THE TASK
Say how many lines in the following entries include "none", and add nothing else.

SUPPLIED RECORDS
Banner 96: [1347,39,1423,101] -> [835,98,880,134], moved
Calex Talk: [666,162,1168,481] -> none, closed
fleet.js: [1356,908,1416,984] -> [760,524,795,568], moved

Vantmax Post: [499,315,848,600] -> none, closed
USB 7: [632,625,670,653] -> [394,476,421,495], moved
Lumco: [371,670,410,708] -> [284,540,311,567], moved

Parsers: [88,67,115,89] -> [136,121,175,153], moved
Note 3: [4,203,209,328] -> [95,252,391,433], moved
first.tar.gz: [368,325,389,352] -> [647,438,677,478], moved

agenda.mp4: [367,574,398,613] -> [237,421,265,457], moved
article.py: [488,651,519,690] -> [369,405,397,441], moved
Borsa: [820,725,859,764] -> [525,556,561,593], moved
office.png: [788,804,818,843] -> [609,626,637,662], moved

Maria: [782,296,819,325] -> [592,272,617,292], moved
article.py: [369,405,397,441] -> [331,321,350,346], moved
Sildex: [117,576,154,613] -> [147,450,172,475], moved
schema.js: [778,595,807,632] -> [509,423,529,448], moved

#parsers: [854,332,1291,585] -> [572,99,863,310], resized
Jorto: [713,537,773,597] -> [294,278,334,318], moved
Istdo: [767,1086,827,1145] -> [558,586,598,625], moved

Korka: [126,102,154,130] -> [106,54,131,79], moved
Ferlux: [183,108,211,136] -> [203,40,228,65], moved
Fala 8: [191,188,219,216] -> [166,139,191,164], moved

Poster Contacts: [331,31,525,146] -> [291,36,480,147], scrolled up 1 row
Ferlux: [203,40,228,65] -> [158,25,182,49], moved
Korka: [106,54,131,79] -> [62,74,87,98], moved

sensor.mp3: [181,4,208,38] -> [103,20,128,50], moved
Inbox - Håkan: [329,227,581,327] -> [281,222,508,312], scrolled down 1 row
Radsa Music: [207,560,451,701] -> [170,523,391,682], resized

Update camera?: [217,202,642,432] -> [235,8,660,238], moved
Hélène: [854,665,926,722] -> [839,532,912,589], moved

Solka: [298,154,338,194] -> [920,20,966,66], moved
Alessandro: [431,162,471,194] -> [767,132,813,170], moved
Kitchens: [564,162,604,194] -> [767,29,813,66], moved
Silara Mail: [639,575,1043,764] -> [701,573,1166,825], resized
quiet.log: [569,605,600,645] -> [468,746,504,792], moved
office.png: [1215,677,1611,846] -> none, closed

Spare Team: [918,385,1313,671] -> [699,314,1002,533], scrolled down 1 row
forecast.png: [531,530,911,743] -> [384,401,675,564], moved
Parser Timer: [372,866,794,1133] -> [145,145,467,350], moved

RESPONSE TO THIS TASK
3